_What is needed_
Repeat each entry in the data, exactly.
%%
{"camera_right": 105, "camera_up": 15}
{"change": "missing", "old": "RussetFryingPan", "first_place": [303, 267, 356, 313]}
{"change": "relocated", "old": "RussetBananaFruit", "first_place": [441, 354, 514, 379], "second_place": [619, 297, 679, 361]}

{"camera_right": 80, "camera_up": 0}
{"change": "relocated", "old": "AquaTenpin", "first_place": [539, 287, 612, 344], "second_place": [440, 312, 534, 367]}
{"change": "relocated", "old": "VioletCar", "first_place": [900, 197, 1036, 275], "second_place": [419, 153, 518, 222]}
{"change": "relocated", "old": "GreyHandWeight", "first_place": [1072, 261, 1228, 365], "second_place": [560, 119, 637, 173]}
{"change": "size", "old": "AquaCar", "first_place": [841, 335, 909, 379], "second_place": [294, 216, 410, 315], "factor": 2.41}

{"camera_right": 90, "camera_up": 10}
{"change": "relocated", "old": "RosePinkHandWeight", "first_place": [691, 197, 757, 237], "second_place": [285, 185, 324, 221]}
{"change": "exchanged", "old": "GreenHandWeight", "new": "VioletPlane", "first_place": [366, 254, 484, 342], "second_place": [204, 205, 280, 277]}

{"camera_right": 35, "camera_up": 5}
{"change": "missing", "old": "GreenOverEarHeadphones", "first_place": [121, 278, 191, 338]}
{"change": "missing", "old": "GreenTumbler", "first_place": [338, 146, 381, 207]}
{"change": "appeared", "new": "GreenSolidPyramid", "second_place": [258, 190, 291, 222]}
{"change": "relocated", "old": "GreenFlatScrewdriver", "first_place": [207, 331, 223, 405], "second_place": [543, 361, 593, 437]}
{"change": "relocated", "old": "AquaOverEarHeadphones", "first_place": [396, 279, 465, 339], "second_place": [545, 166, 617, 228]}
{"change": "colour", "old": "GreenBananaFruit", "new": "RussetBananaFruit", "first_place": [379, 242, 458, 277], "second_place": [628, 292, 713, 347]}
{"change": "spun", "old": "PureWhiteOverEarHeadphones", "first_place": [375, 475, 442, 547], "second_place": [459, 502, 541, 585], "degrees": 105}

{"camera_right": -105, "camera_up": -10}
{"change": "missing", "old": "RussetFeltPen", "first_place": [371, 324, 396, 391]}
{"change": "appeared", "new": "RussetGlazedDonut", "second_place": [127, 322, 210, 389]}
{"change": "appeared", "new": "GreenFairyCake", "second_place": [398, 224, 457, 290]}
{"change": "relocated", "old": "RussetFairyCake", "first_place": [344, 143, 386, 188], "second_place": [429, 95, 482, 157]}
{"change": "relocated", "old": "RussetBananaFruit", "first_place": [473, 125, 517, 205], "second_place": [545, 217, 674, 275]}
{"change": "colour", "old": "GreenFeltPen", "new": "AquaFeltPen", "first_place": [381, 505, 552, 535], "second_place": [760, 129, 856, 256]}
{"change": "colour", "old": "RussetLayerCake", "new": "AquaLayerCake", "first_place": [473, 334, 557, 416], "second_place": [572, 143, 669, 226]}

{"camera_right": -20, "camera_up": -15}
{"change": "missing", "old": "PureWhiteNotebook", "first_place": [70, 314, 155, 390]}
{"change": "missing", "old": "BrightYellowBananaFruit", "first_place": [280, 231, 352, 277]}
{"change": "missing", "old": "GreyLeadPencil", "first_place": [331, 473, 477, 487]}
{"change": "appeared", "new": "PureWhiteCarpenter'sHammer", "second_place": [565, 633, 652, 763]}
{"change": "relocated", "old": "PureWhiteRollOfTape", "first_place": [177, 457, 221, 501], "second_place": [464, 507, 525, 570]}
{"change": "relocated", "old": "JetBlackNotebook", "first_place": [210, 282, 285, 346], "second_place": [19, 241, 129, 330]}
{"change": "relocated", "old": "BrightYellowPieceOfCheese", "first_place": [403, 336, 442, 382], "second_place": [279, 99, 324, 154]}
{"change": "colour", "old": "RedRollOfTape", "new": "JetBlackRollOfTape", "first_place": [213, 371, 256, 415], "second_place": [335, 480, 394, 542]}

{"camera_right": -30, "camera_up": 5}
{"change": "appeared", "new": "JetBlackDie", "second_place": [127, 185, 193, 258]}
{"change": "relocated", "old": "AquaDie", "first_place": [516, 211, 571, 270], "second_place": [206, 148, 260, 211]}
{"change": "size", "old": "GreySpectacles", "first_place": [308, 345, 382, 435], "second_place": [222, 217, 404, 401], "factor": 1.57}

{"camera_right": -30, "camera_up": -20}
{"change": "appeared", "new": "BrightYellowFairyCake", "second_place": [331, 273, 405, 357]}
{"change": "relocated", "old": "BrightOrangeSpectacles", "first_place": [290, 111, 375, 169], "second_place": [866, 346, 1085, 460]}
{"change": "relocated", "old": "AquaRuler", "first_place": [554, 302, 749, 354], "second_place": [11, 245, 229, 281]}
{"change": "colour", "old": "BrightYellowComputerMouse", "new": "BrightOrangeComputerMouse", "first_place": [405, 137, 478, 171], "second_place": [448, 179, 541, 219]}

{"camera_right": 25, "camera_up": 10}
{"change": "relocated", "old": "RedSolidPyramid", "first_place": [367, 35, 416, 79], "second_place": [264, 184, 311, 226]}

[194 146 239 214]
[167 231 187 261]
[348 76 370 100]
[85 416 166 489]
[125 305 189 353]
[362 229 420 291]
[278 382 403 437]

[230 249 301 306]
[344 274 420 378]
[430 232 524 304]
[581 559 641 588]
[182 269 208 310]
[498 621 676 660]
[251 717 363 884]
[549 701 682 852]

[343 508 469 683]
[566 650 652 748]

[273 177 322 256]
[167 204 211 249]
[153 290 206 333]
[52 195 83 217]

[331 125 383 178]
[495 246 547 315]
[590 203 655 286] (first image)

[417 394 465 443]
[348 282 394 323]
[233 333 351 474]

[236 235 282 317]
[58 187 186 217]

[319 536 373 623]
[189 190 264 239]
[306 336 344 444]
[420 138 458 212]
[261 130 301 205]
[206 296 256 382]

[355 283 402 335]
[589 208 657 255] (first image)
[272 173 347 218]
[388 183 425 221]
%%
_Solution to this task_
{"camera_right": 105, "camera_up": 15}
{"change": "missing", "old": "RussetFryingPan", "first_place": [303, 267, 356, 313]}
{"change": "relocated", "old": "RussetBananaFruit", "first_place": [441, 354, 514, 379], "second_place": [619, 297, 679, 361]}

{"camera_right": 80, "camera_up": 0}
{"change": "relocated", "old": "AquaTenpin", "first_place": [539, 287, 612, 344], "second_place": [440, 312, 534, 367]}
{"change": "relocated", "old": "VioletCar", "first_place": [900, 197, 1036, 275], "second_place": [419, 153, 518, 222]}
{"change": "relocated", "old": "GreyHandWeight", "first_place": [1072, 261, 1228, 365], "second_place": [560, 119, 637, 173]}
{"change": "size", "old": "AquaCar", "first_place": [841, 335, 909, 379], "second_place": [294, 216, 410, 315], "factor": 2.41}

{"camera_right": 90, "camera_up": 10}
{"change": "relocated", "old": "RosePinkHandWeight", "first_place": [691, 197, 757, 237], "second_place": [285, 185, 324, 221]}
{"change": "exchanged", "old": "GreenHandWeight", "new": "VioletPlane", "first_place": [366, 254, 484, 342], "second_place": [204, 205, 280, 277]}

{"camera_right": 35, "camera_up": 5}
{"change": "missing", "old": "GreenOverEarHeadphones", "first_place": [121, 278, 191, 338]}
{"change": "missing", "old": "GreenTumbler", "first_place": [338, 146, 381, 207]}
{"change": "appeared", "new": "GreenSolidPyramid", "second_place": [258, 190, 291, 222]}
{"change": "relocated", "old": "GreenFlatScrewdriver", "first_place": [207, 331, 223, 405], "second_place": [543, 361, 593, 437]}
{"change": "relocated", "old": "AquaOverEarHeadphones", "first_place": [396, 279, 465, 339], "second_place": [545, 166, 617, 228]}
{"change": "colour", "old": "GreenBananaFruit", "new": "RussetBananaFruit", "first_place": [379, 242, 458, 277], "second_place": [628, 292, 713, 347]}
{"change": "spun", "old": "PureWhiteOverEarHeadphones", "first_place": [375, 475, 442, 547], "second_place": [459, 502, 541, 585], "degrees": 105}

{"camera_right": -105, "camera_up": -10}
{"change": "missing", "old": "RussetFeltPen", "first_place": [371, 324, 396, 391]}
{"change": "appeared", "new": "RussetGlazedDonut", "second_place": [127, 322, 210, 389]}
{"change": "appeared", "new": "GreenFairyCake", "second_place": [398, 224, 457, 290]}
{"change": "relocated", "old": "RussetFairyCake", "first_place": [344, 143, 386, 188], "second_place": [429, 95, 482, 157]}
{"change": "relocated", "old": "RussetBananaFruit", "first_place": [473, 125, 517, 205], "second_place": [545, 217, 674, 275]}
{"change": "colour", "old": "GreenFeltPen", "new": "AquaFeltPen", "first_place": [381, 505, 552, 535], "second_place": [760, 129, 856, 256]}
{"change": "colour", "old": "RussetLayerCake", "new": "AquaLayerCake", "first_place": [473, 334, 557, 416], "second_place": [572, 143, 669, 226]}

{"camera_right": -20, "camera_up": -15}
{"change": "missing", "old": "PureWhiteNotebook", "first_place": [70, 314, 155, 390]}
{"change": "missing", "old": "BrightYellowBananaFruit", "first_place": [280, 231, 352, 277]}
{"change": "missing", "old": "GreyLeadPencil", "first_place": [331, 473, 477, 487]}
{"change": "appeared", "new": "PureWhiteCarpenter'sHammer", "second_place": [565, 633, 652, 763]}
{"change": "relocated", "old": "PureWhiteRollOfTape", "first_place": [177, 457, 221, 501], "second_place": [464, 507, 525, 570]}
{"change": "relocated", "old": "JetBlackNotebook", "first_place": [210, 282, 285, 346], "second_place": [19, 241, 129, 330]}
{"change": "relocated", "old": "BrightYellowPieceOfCheese", "first_place": [403, 336, 442, 382], "second_place": [279, 99, 324, 154]}
{"change": "colour", "old": "RedRollOfTape", "new": "JetBlackRollOfTape", "first_place": [213, 371, 256, 415], "second_place": [335, 480, 394, 542]}

{"camera_right": -30, "camera_up": 5}
{"change": "appeared", "new": "JetBlackDie", "second_place": [127, 185, 193, 258]}
{"change": "relocated", "old": "AquaDie", "first_place": [516, 211, 571, 270], "second_place": [206, 148, 260, 211]}
{"change": "size", "old": "GreySpectacles", "first_place": [308, 345, 382, 435], "second_place": [222, 217, 404, 401], "factor": 1.57}

{"camera_right": -30, "camera_up": -20}
{"change": "appeared", "new": "BrightYellowFairyCake", "second_place": [331, 273, 405, 357]}
{"change": "relocated", "old": "BrightOrangeSpectacles", "first_place": [290, 111, 375, 169], "second_place": [866, 346, 1085, 460]}
{"change": "relocated", "old": "AquaRuler", "first_place": [554, 302, 749, 354], "second_place": [11, 245, 229, 281]}
{"change": "colour", "old": "BrightYellowComputerMouse", "new": "BrightOrangeComputerMouse", "first_place": [405, 137, 478, 171], "second_place": [448, 179, 541, 219]}

{"camera_right": 25, "camera_up": 10}
{"change": "relocated", "old": "RedSolidPyramid", "first_place": [367, 35, 416, 79], "second_place": [264, 184, 311, 226]}

[194 146 239 214]
[167 231 187 261]
[348 76 370 100]
[85 416 166 489]
[125 305 189 353]
[362 229 420 291]
[278 382 403 437]

[230 249 301 306]
[344 274 420 378]
[430 232 524 304]
[581 559 641 588]
[182 269 208 310]
[498 621 676 660]
[251 717 363 884]
[549 701 682 852]

[343 508 469 683]
[566 650 652 748]

[273 177 322 256]
[167 204 211 249]
[153 290 206 333]
[52 195 83 217]

[331 125 383 178]
[495 246 547 315]
[590 203 655 286] (first image)

[417 394 465 443]
[348 282 394 323]
[233 333 351 474]

[236 235 282 317]
[58 187 186 217]

[319 536 373 623]
[189 190 264 239]
[306 336 344 444]
[420 138 458 212]
[261 130 301 205]
[206 296 256 382]

[355 283 402 335]
[589 208 657 255] (first image)
[272 173 347 218]
[388 183 425 221]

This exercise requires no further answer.